_Exercise_
Nothing but the lines from the one showing "ENC pin CLK: D0 -> D2" through the final line of the data below belongs in the answer, duplicated exactly and without pictures.

◇ ◇ ◇ ◇

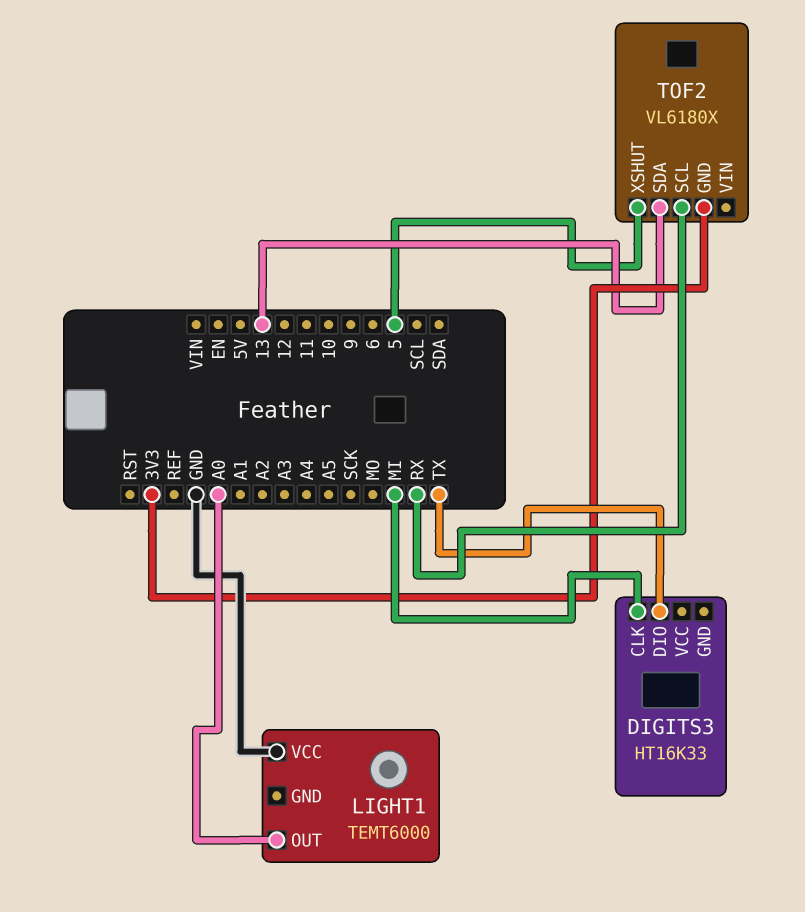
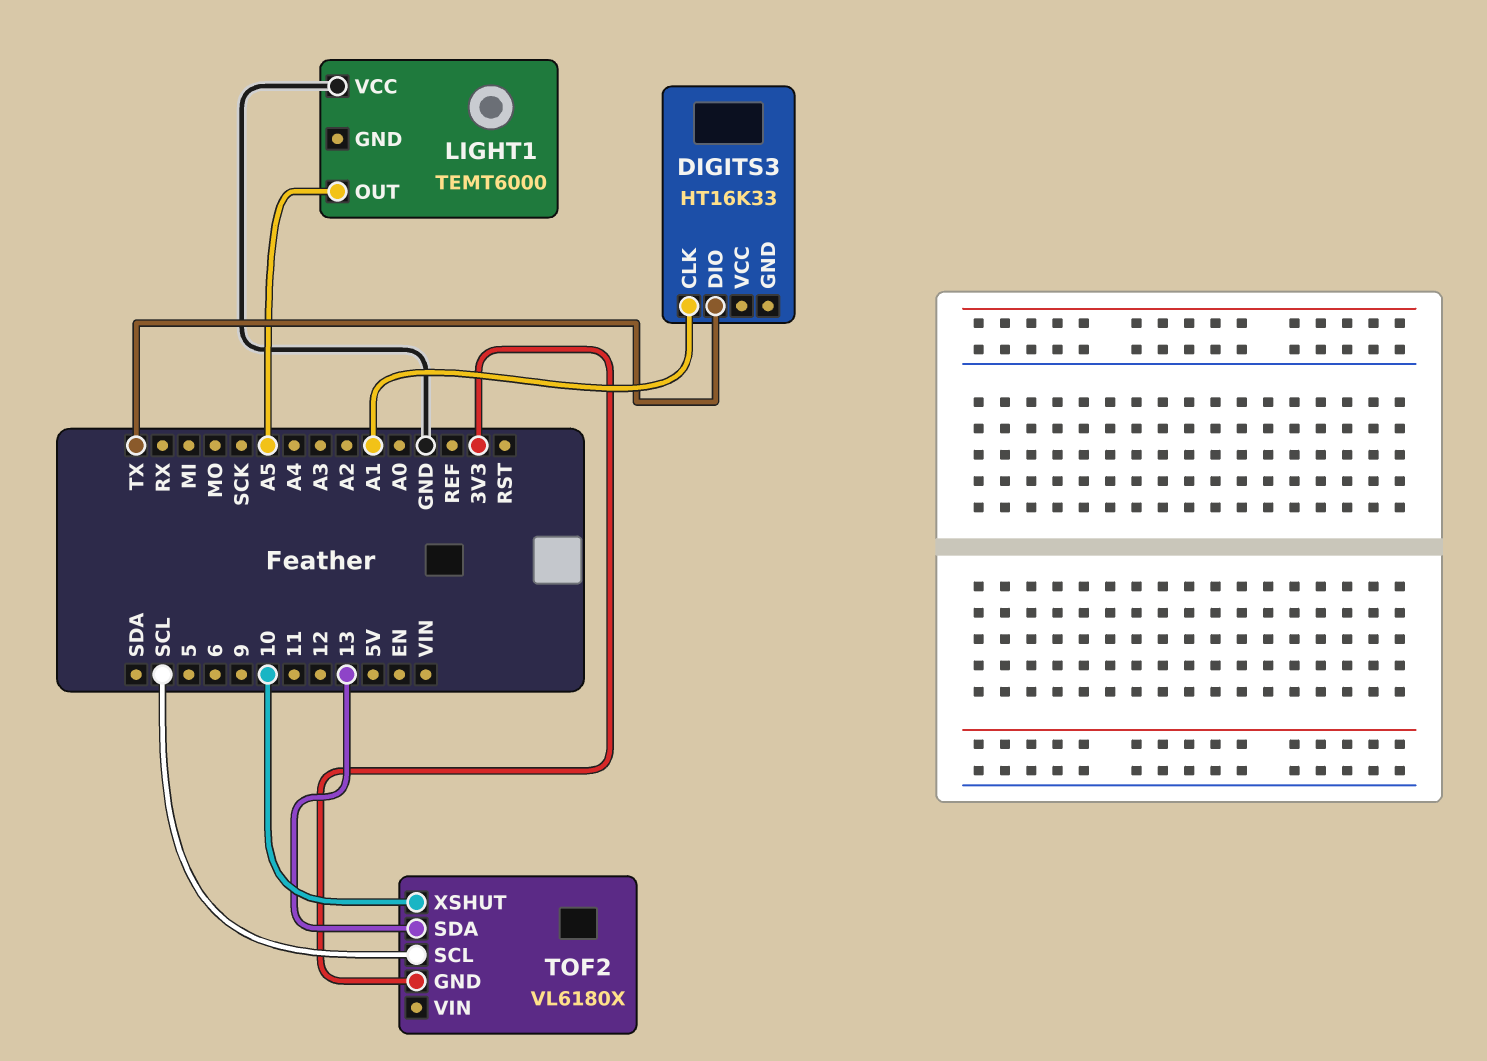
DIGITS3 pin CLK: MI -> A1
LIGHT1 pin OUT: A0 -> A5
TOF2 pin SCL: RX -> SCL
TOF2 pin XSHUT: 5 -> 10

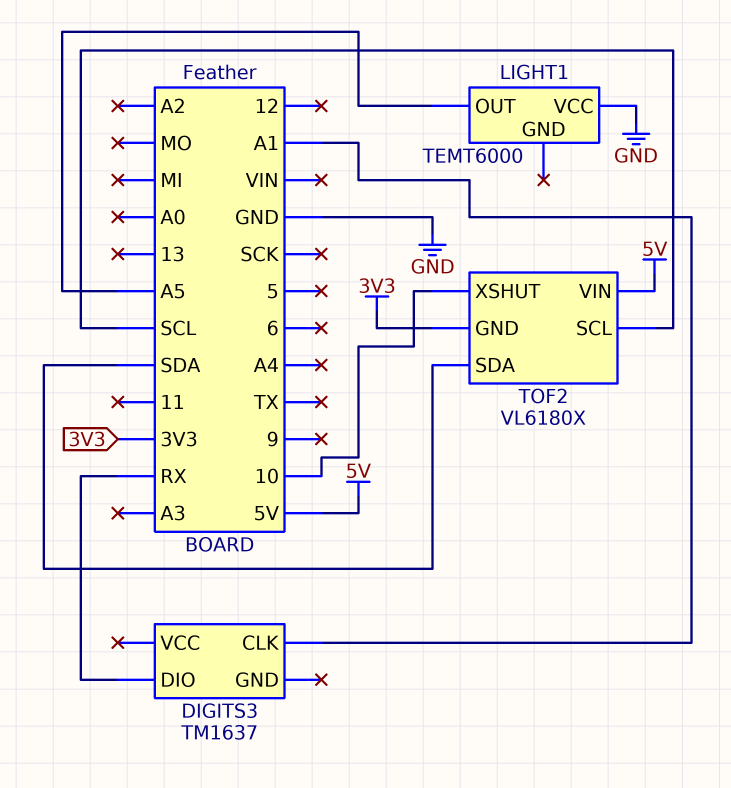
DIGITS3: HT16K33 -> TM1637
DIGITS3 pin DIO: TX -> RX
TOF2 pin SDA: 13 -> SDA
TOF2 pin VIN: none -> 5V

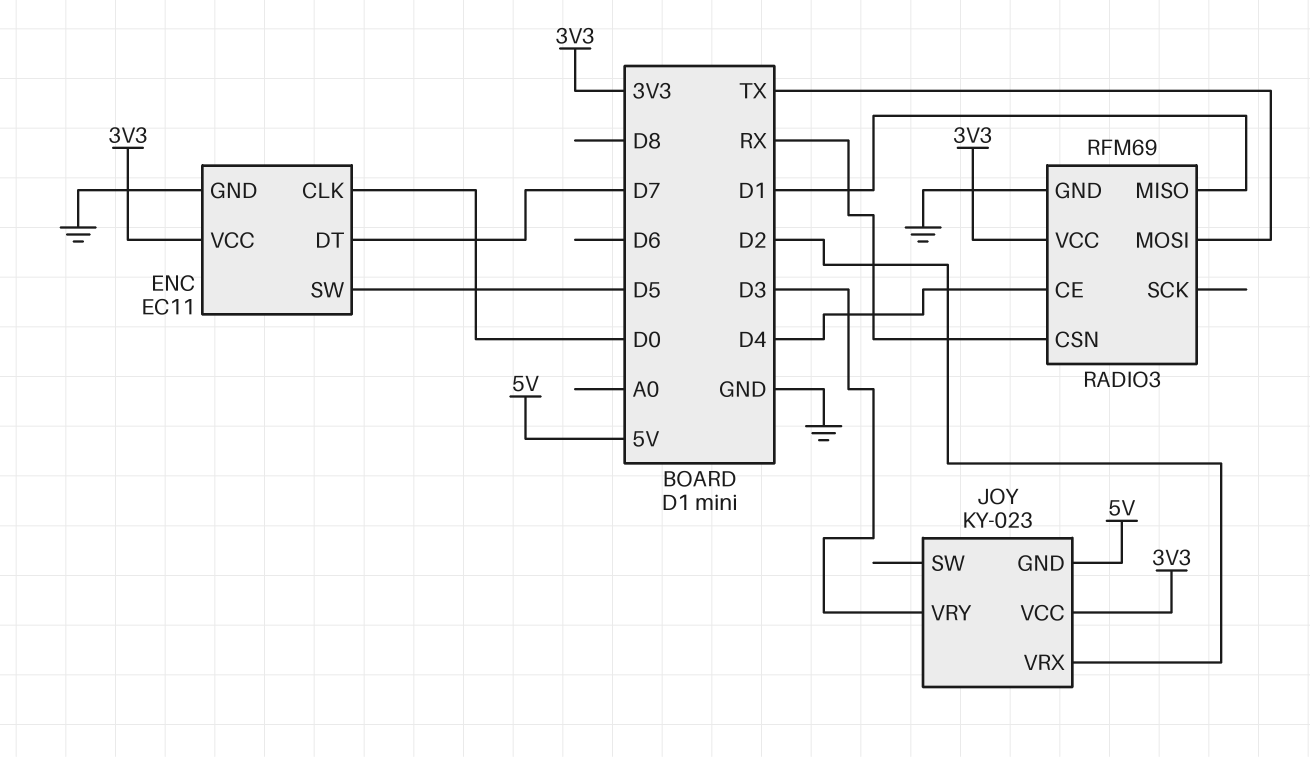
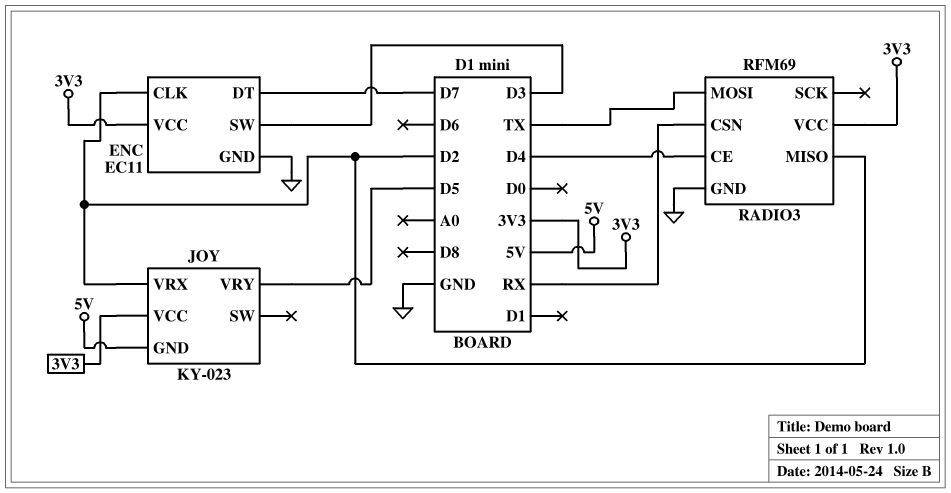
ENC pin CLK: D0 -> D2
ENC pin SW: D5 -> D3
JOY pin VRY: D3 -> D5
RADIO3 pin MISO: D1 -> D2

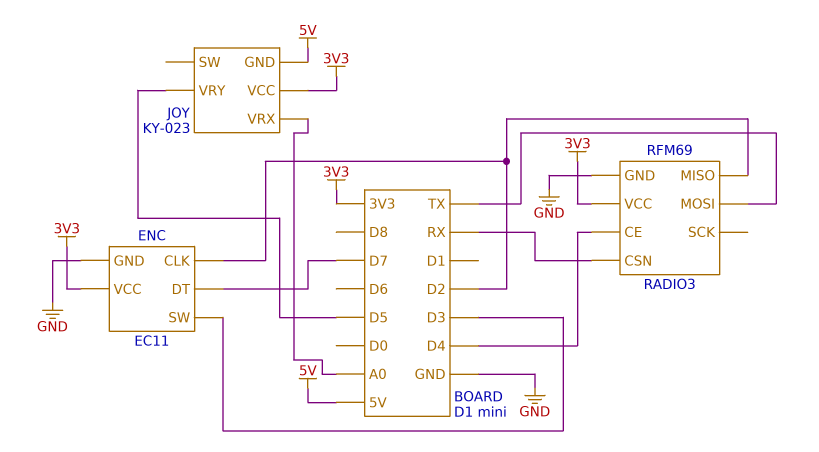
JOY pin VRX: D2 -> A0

◇ ◇ ◇ ◇

_Answer_
ENC pin CLK: D0 -> D2
ENC pin SW: D5 -> D3
JOY pin VRY: D3 -> D5
RADIO3 pin MISO: D1 -> D2

JOY pin VRX: D2 -> A0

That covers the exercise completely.